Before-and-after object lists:
===============

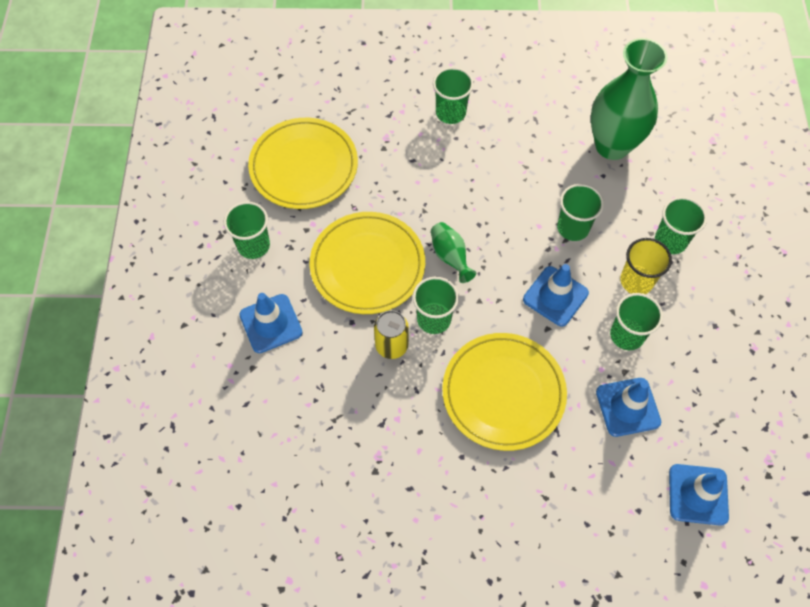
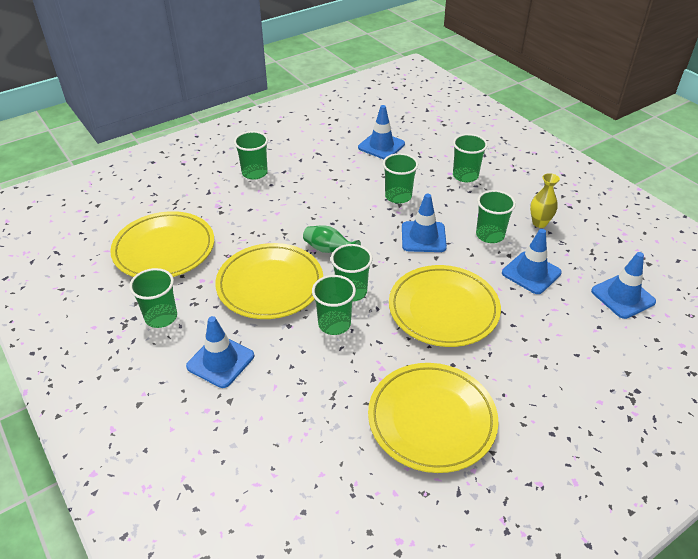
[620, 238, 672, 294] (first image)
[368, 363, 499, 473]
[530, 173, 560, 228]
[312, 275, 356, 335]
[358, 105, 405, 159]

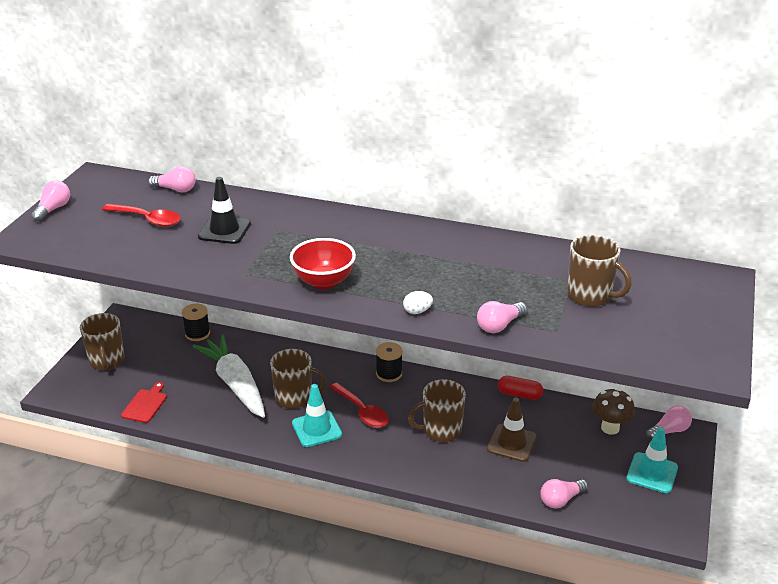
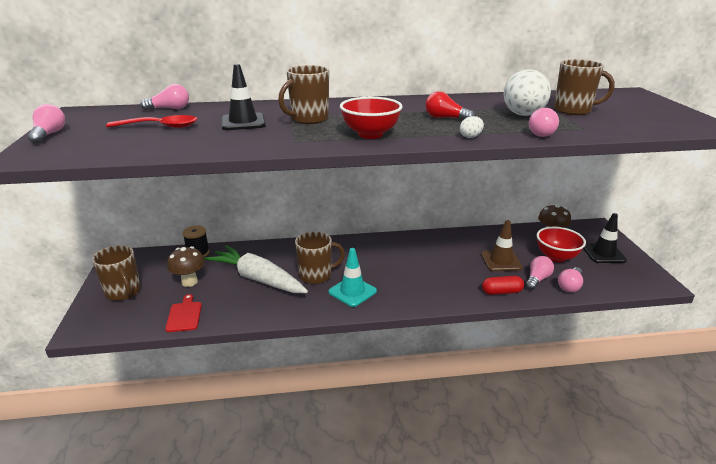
[329, 383, 389, 428] (first image)
[376, 342, 403, 382] (first image)
[167, 246, 205, 287]
[425, 91, 475, 120]
[503, 69, 551, 116]
[537, 227, 586, 262]
[278, 65, 329, 124]
[482, 276, 524, 295]
[525, 256, 554, 290]
[583, 213, 627, 263]

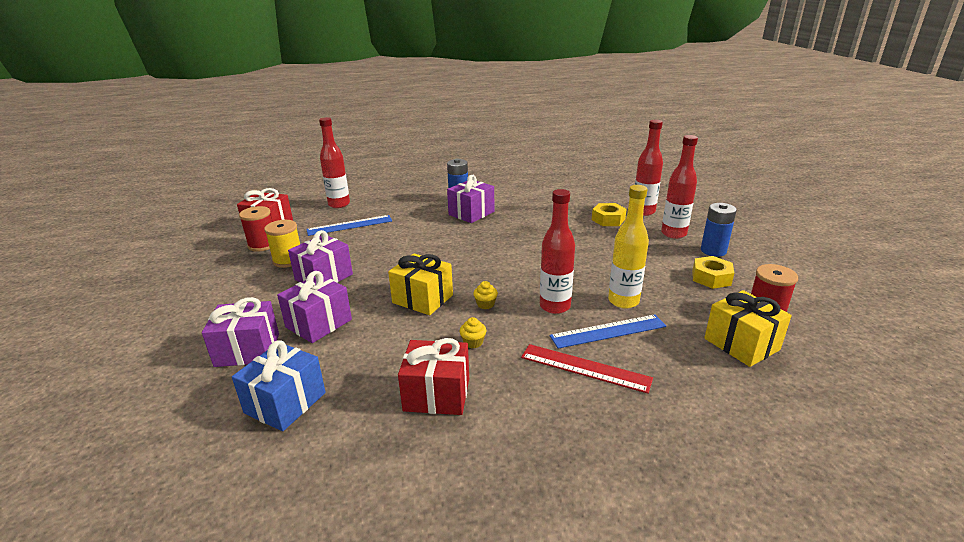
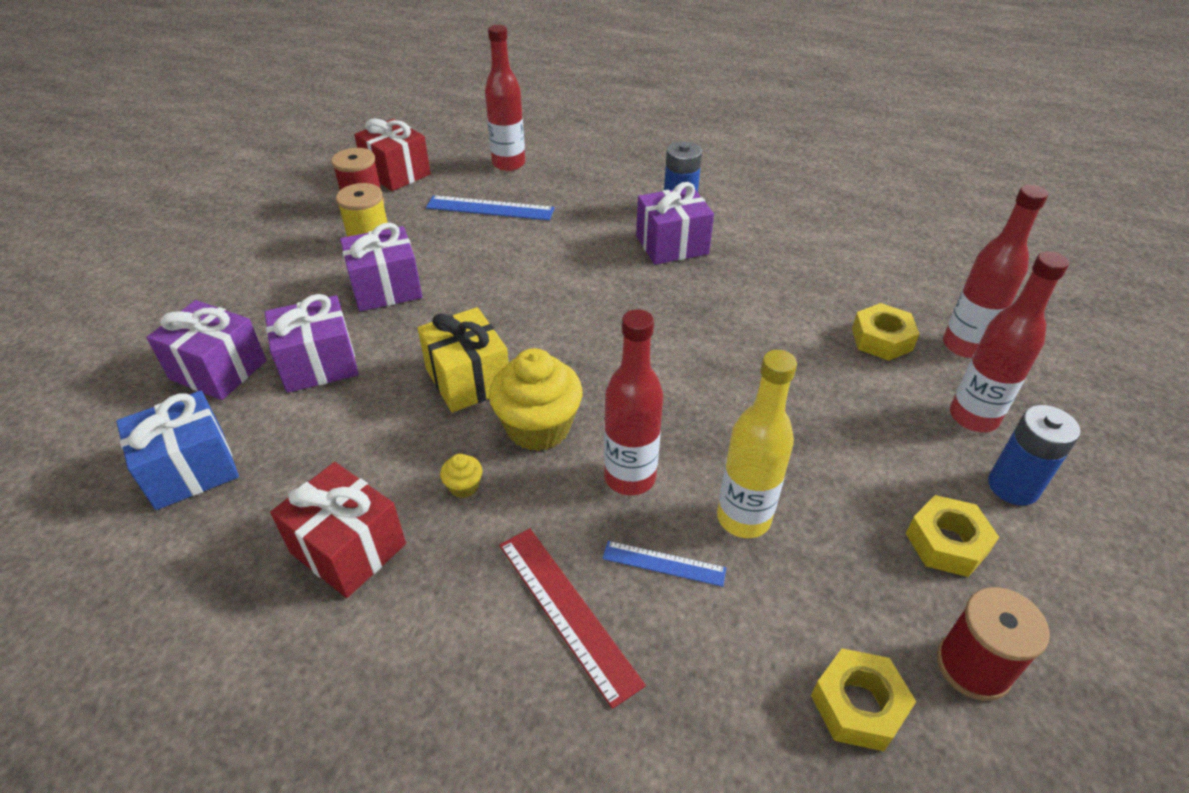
[811, 648, 916, 751]
[489, 348, 583, 451]
[602, 541, 726, 587]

===============

* Required work: Retype every record above exactly as written, but leave out the pictures.

* Your solution:
[620, 238, 672, 294] (first image)
[368, 363, 499, 473]
[530, 173, 560, 228]
[312, 275, 356, 335]
[358, 105, 405, 159]

[329, 383, 389, 428] (first image)
[376, 342, 403, 382] (first image)
[167, 246, 205, 287]
[425, 91, 475, 120]
[503, 69, 551, 116]
[537, 227, 586, 262]
[278, 65, 329, 124]
[482, 276, 524, 295]
[525, 256, 554, 290]
[583, 213, 627, 263]

[811, 648, 916, 751]
[489, 348, 583, 451]
[602, 541, 726, 587]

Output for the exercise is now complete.